PROBLEM REQUIREMENTS - Find the lines holding the string "none" in the data, then copy all of them.

RECORDS TO USE -
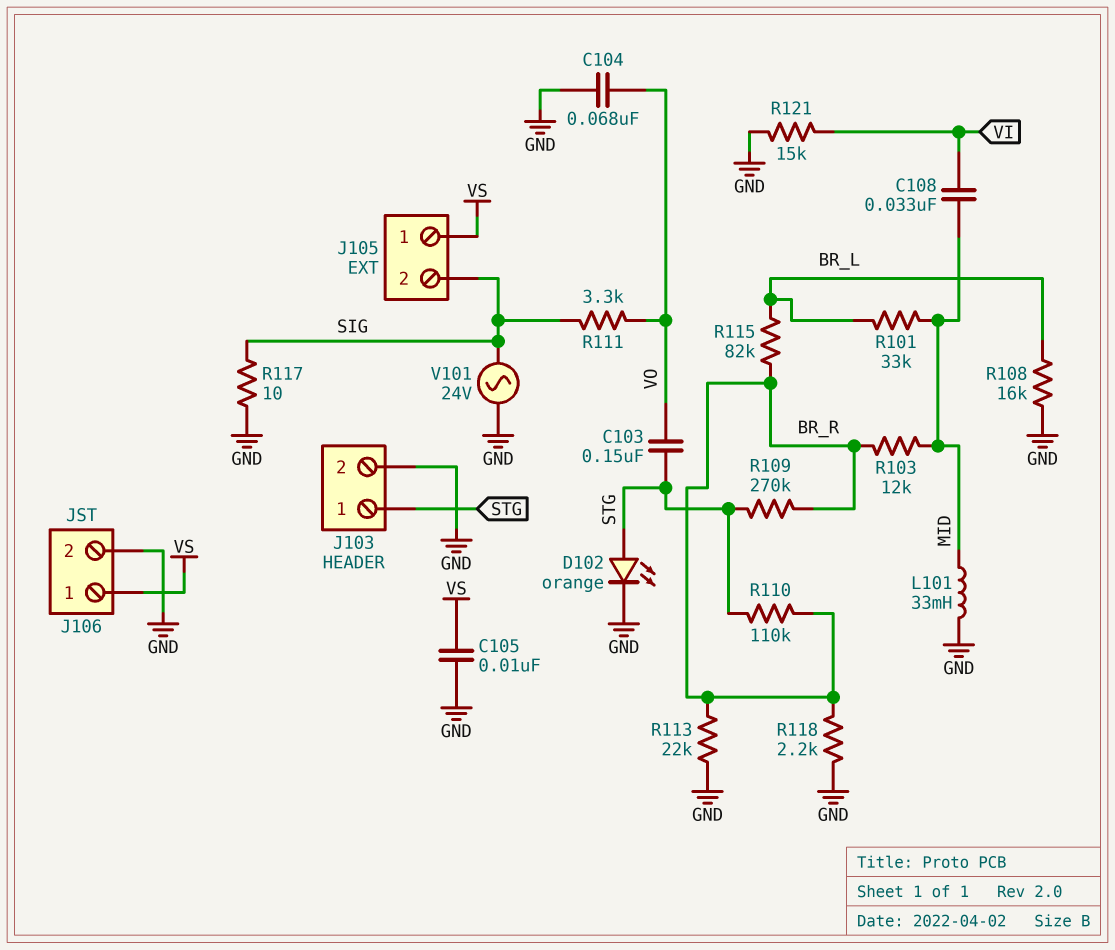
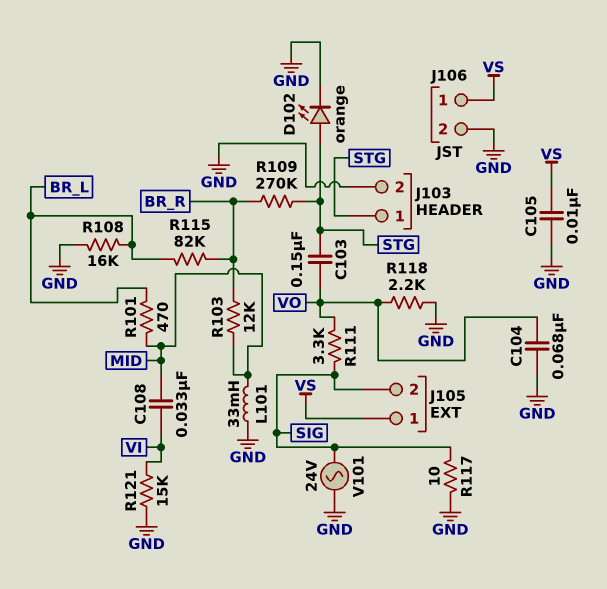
R101: 33k (BR_L, MID) -> 470 (BR_L, MID)
R110: 110k (BR_R, STG) -> none
R113: 22k (BR_R, GND) -> none
R118: 2.2k (BR_R, GND) -> 2.2k (GND, VO)

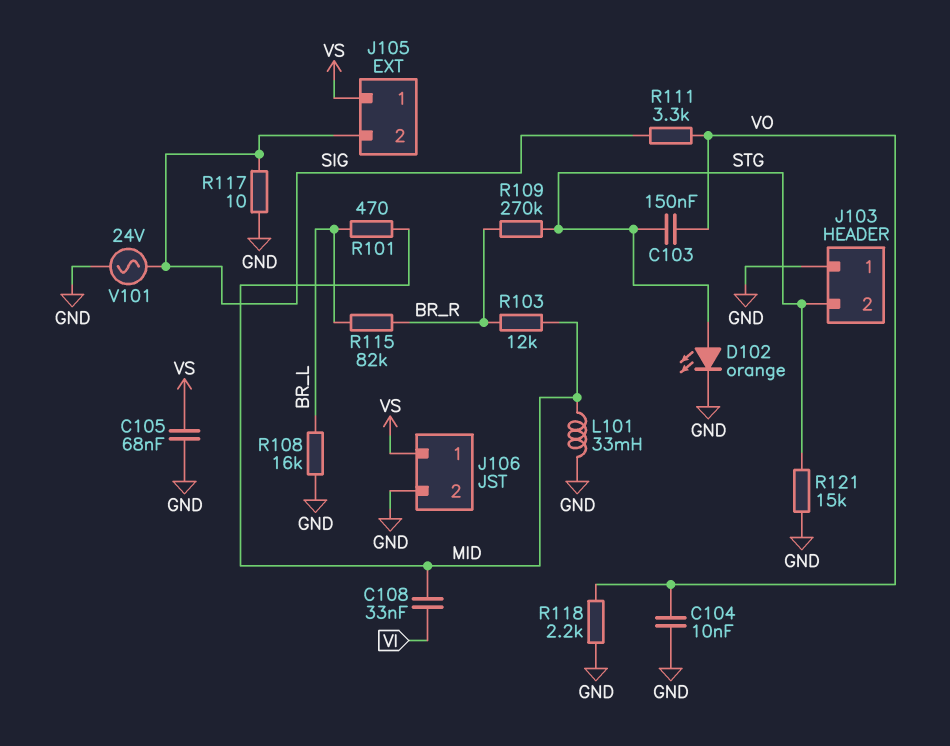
C104: 68nF (GND, VO) -> 10nF (GND, VO)
C105: 10nF (GND, VS) -> 68nF (GND, VS)
J103 pin 1: STG -> GND
J103 pin 2: GND -> STG
R121: 15k (GND, VI) -> 15k (GND, STG)

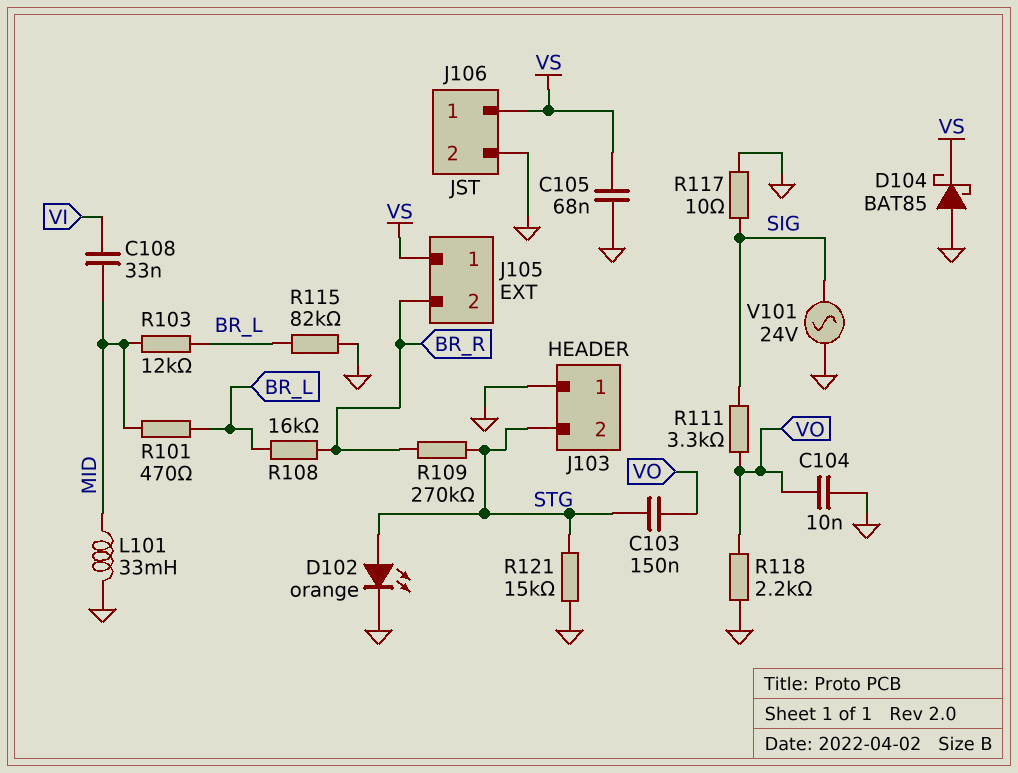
D104: none -> schottky BAT85 (A GND, K VS)
J105 pin 2: SIG -> BR_R
R103: 12k (BR_R, MID) -> 12k (BR_L, MID)
R108: 16k (BR_L, GND) -> 16k (BR_L, BR_R)
R115: 82k (BR_L, BR_R) -> 82k (BR_L, GND)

OUTPUT -
R110: 110k (BR_R, STG) -> none
R113: 22k (BR_R, GND) -> none
D104: none -> schottky BAT85 (A GND, K VS)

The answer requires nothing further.